*Problem to work on*: Only the lines from the one containing "BUZZER: KY-012 -> KY-006" through the one containing "PIR1 pin OUT: 13 -> 10" should be printed, exactly as they appear below, with both ends included.

*Data provided*:

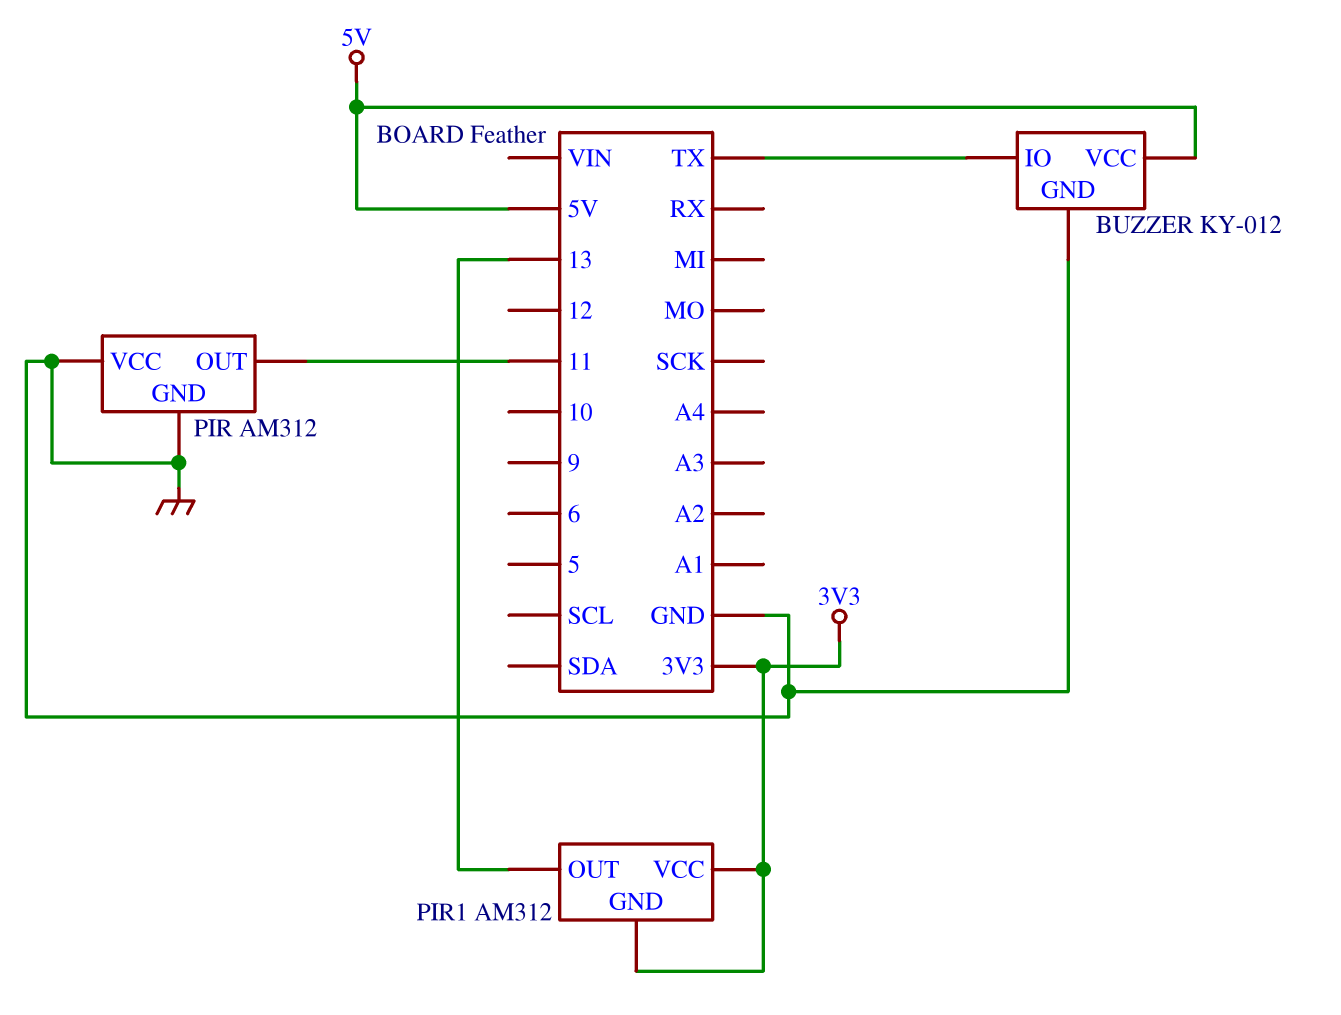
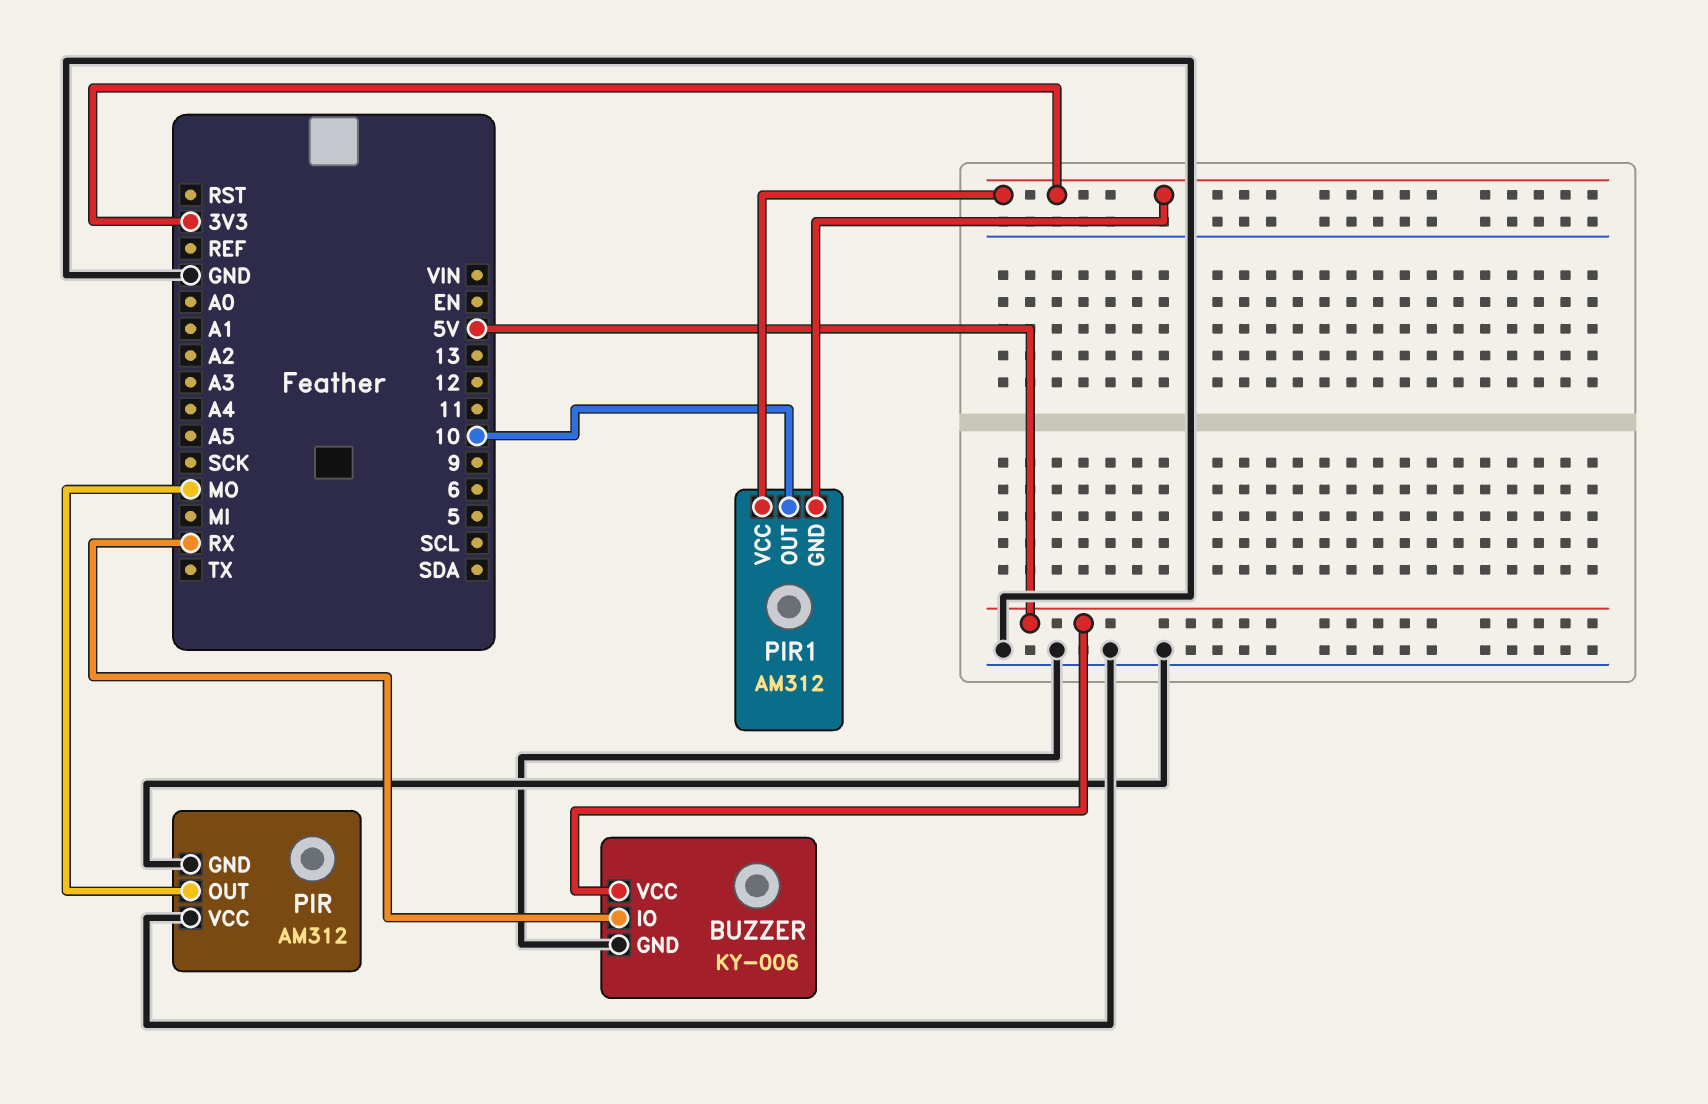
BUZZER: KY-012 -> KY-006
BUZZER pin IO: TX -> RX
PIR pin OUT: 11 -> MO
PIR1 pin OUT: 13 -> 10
...
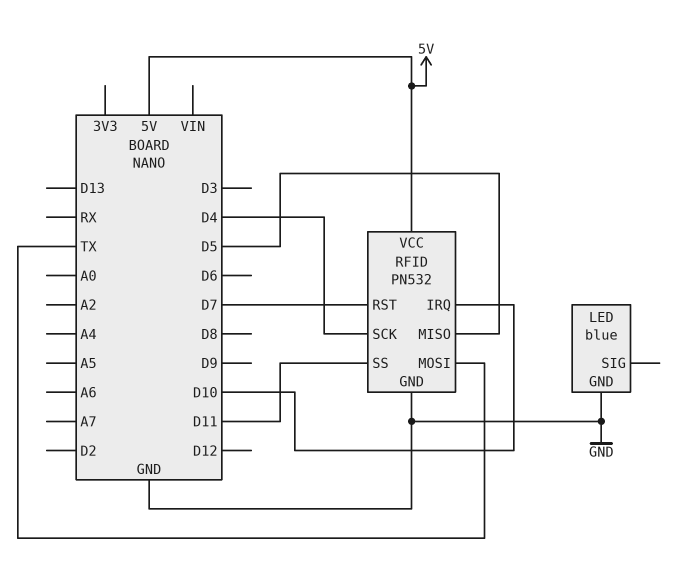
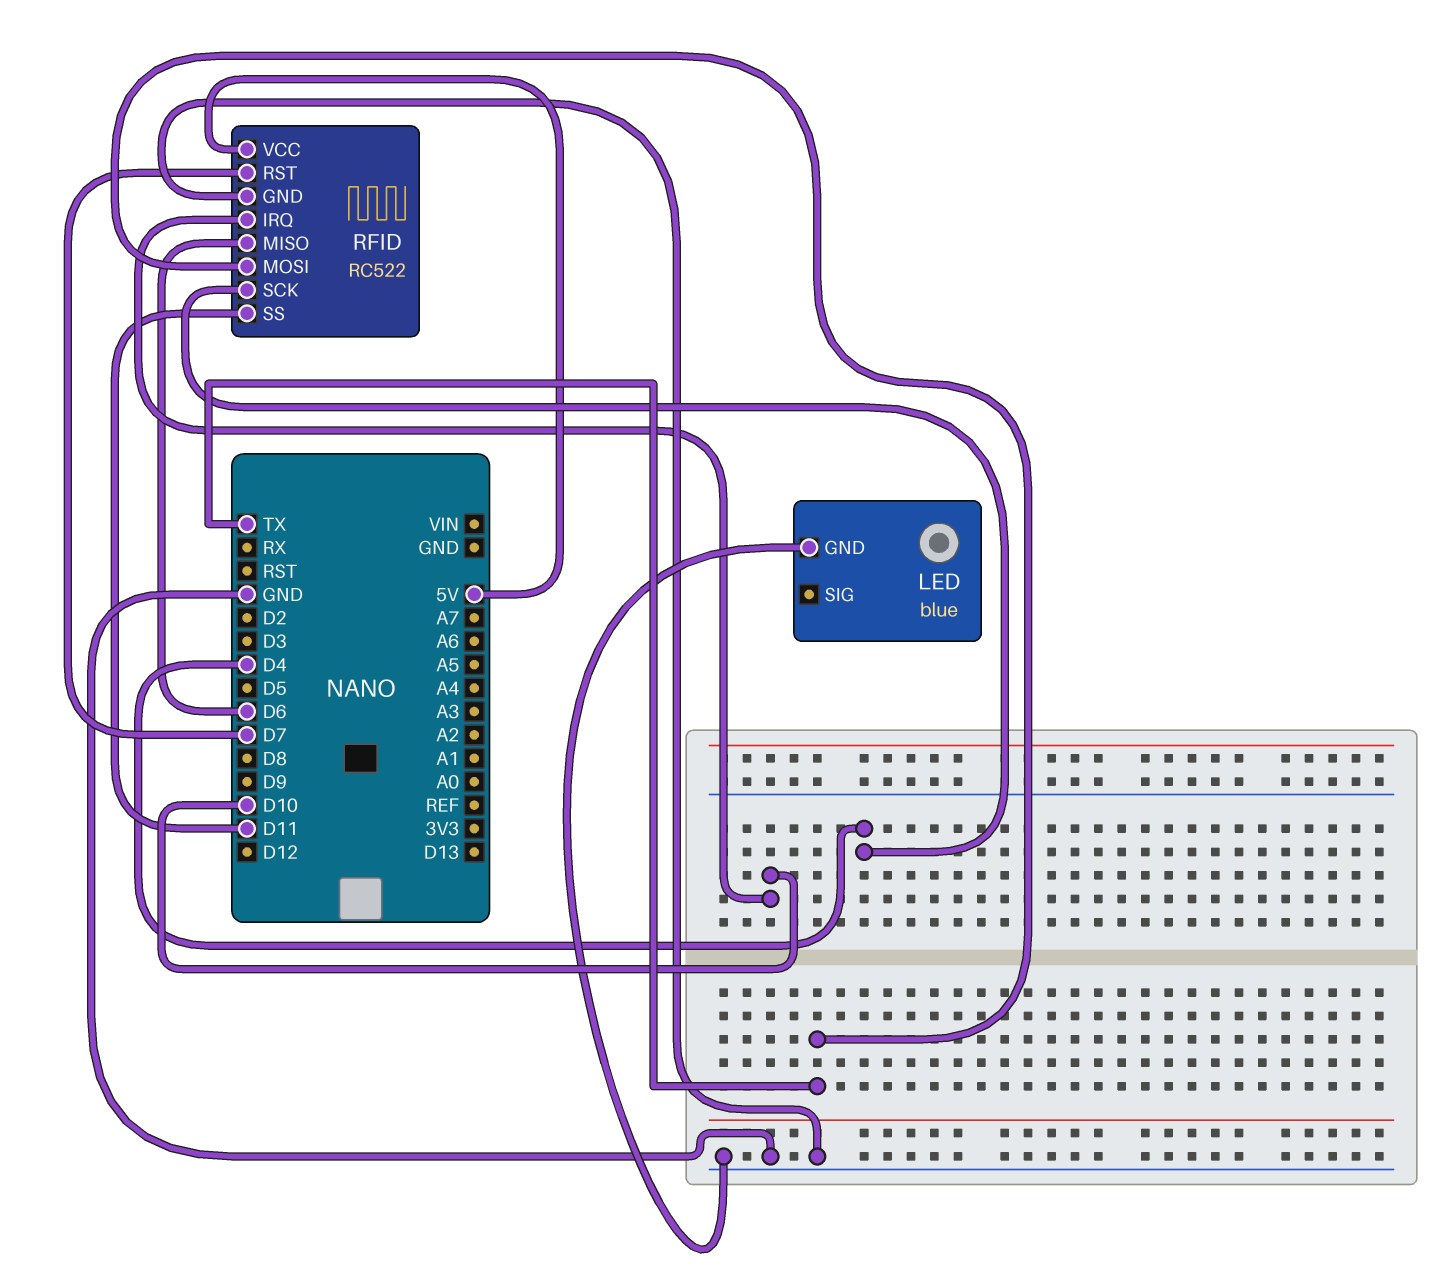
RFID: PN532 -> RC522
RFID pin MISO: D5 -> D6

*Response area*:
BUZZER: KY-012 -> KY-006
BUZZER pin IO: TX -> RX
PIR pin OUT: 11 -> MO
PIR1 pin OUT: 13 -> 10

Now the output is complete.